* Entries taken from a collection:
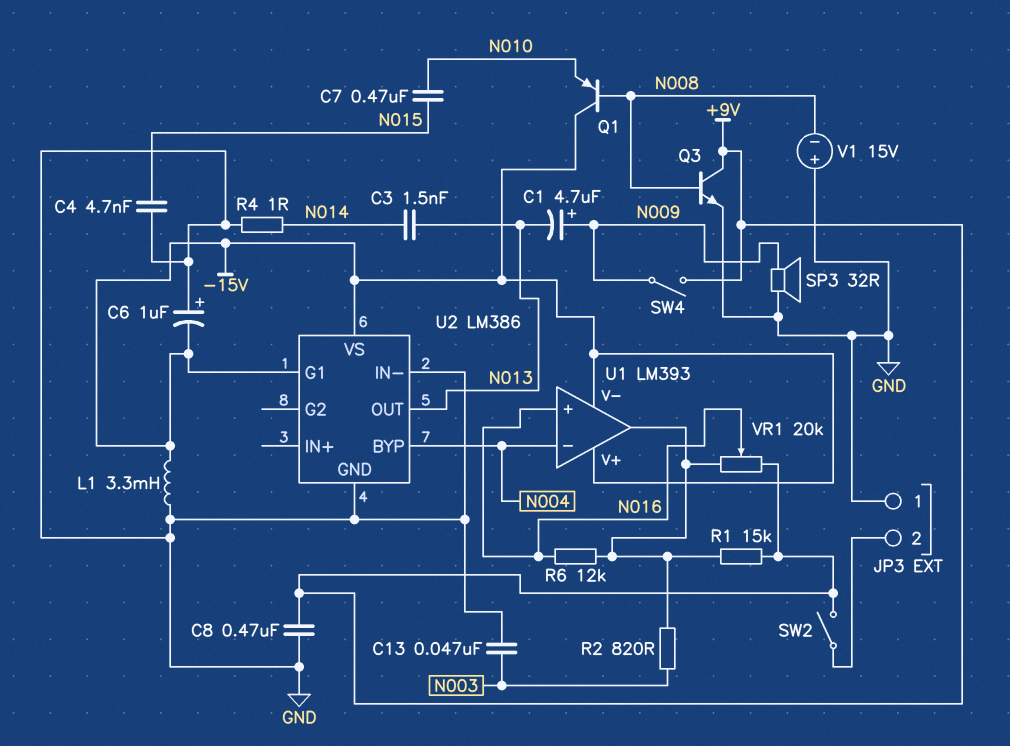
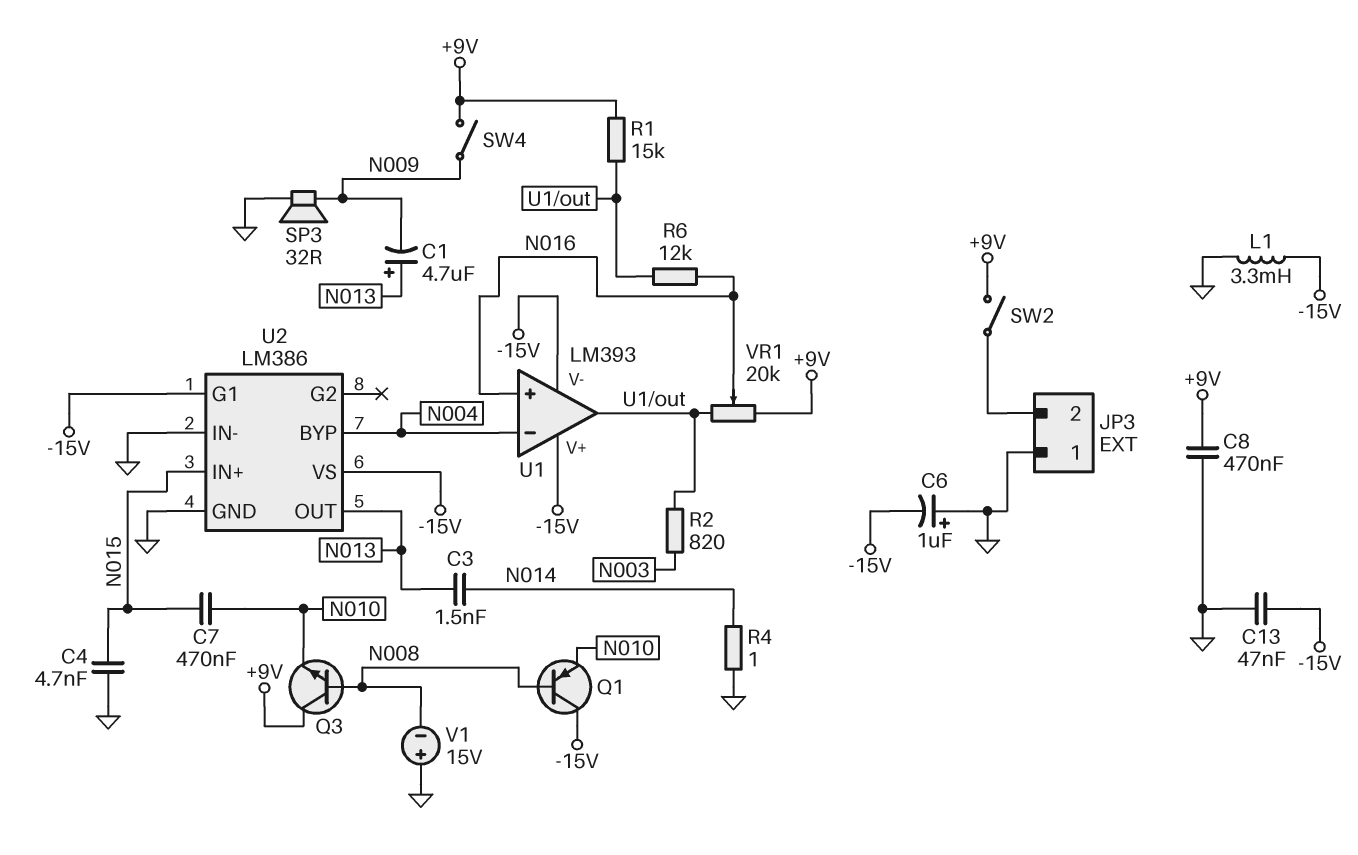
C1: 4.7uF (plus N009, minus N013) -> 4.7uF (plus N013, minus N009)
C13: 47nF (GND, N003) -> 47nF (-15V, GND)
Q3: NPN (B N008, C +9V, E GND) -> NPN (B N008, C +9V, E N010)
U2 pin IN+: none -> N015

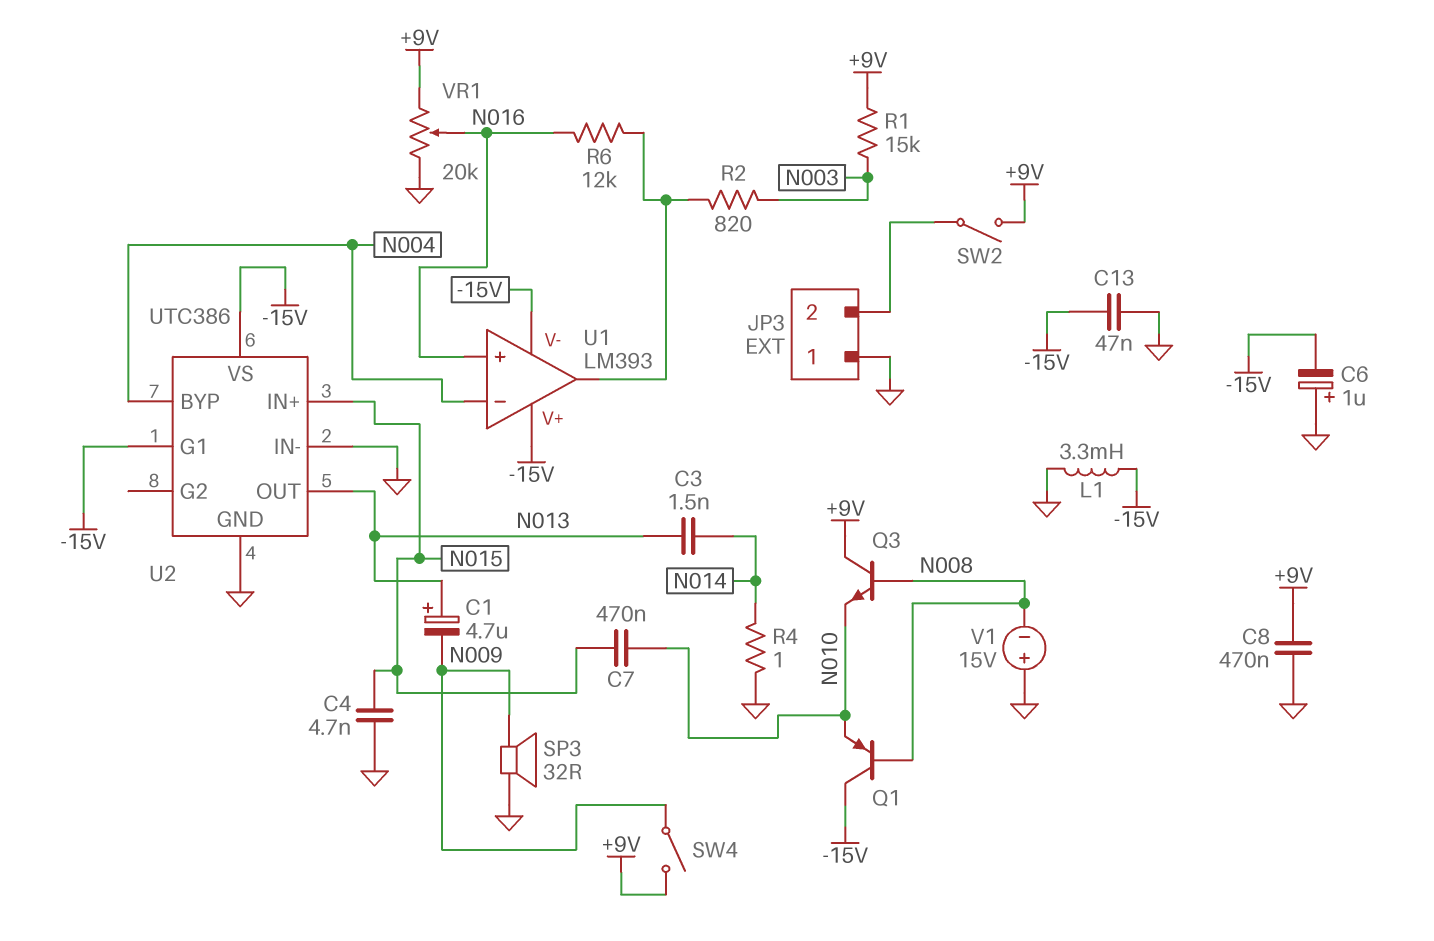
R1: 15k (+9V, U1/out) -> 15k (+9V, N003)
U2: LM386 -> UTC386
VR1: 20k (+9V, U1/out, wiper N016) -> 20k (+9V, GND, wiper N016)

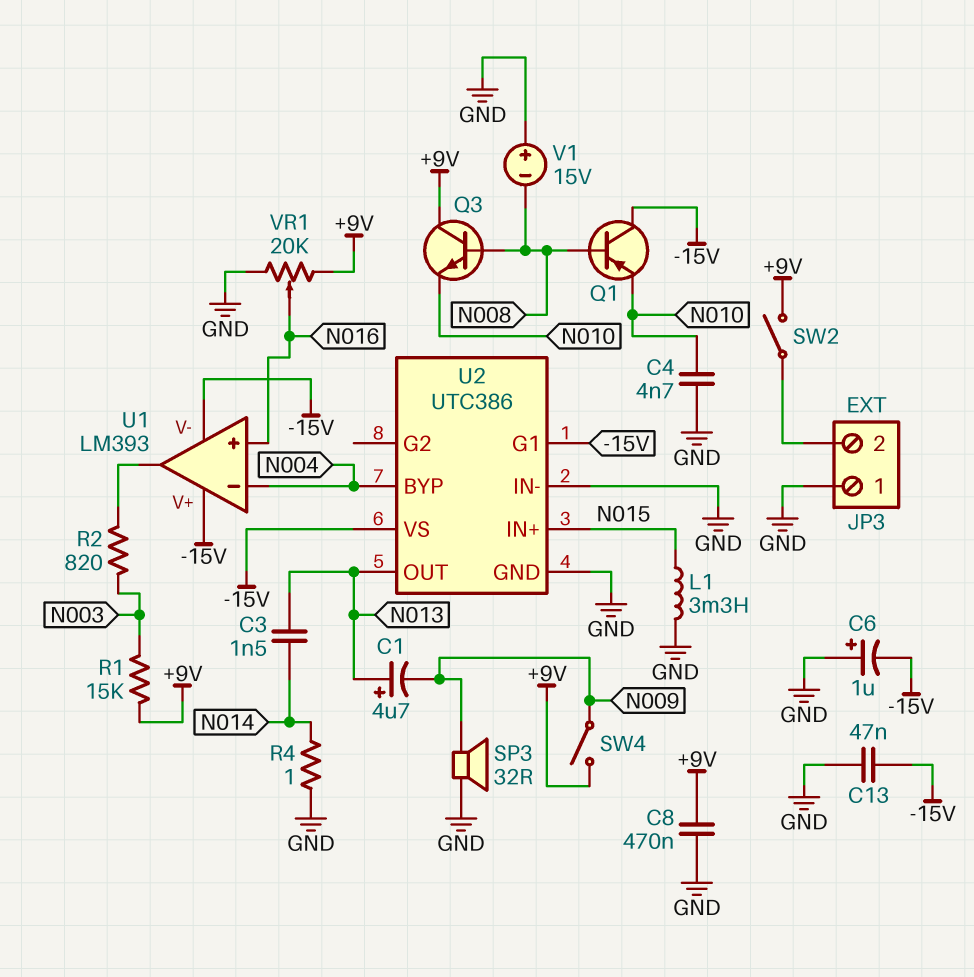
C4: 4.7nF (GND, N015) -> 4.7nF (GND, N010)
C7: 470nF (N010, N015) -> none
L1: 3.3mH (-15V, GND) -> 3.3mH (GND, N015)
R6: 12k (N016, U1/out) -> none

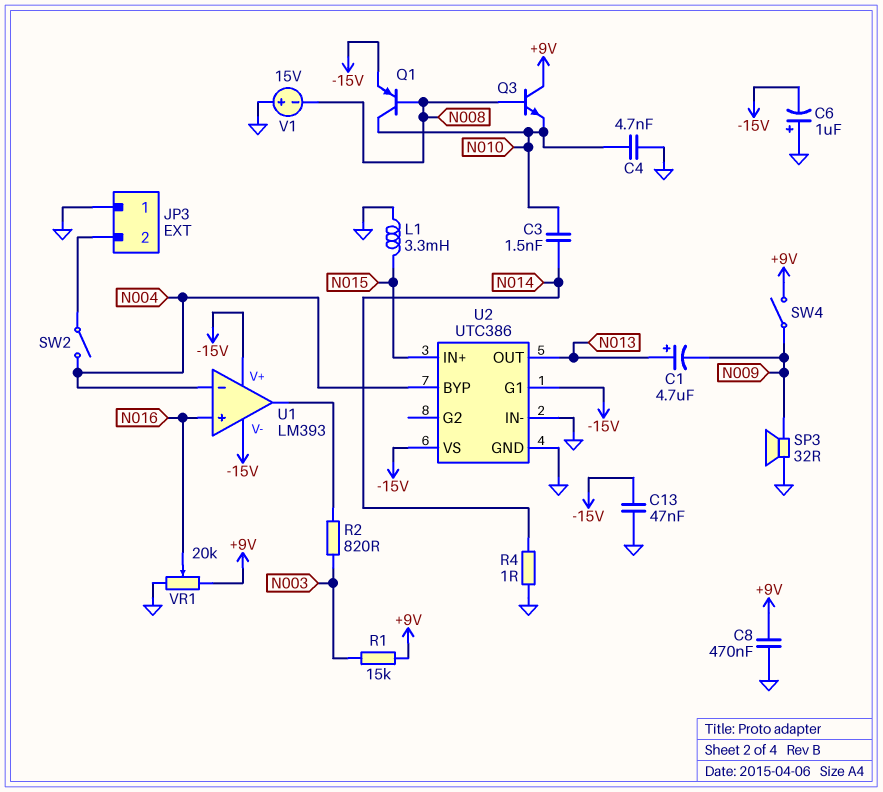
C3: 1.5nF (N013, N014) -> 1.5nF (N010, N014)
Q1: PNP (B N008, C -15V, E N010) -> PNP (B N008, C N010, E -15V)
SW2: switch (+9V, JP3/2) -> switch (JP3/2, N004)

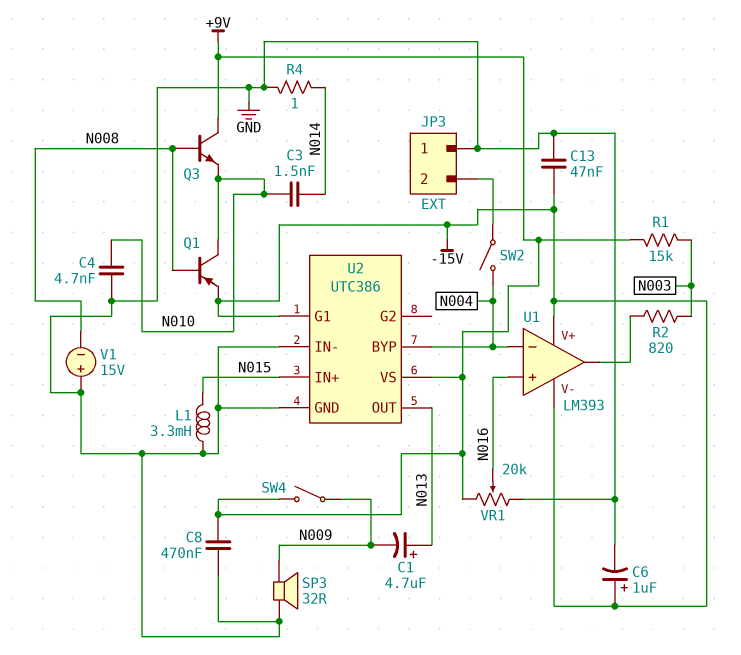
C6: 1uF (plus GND, minus -15V) -> 1uF (plus -15V, minus GND)
U2 pin VS: -15V -> +9V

* PROMPT: Considering only lines that contain the word "none", say how many there are in the data, with no other text.

* SOLUTION FOR THIS EXERCISE: 3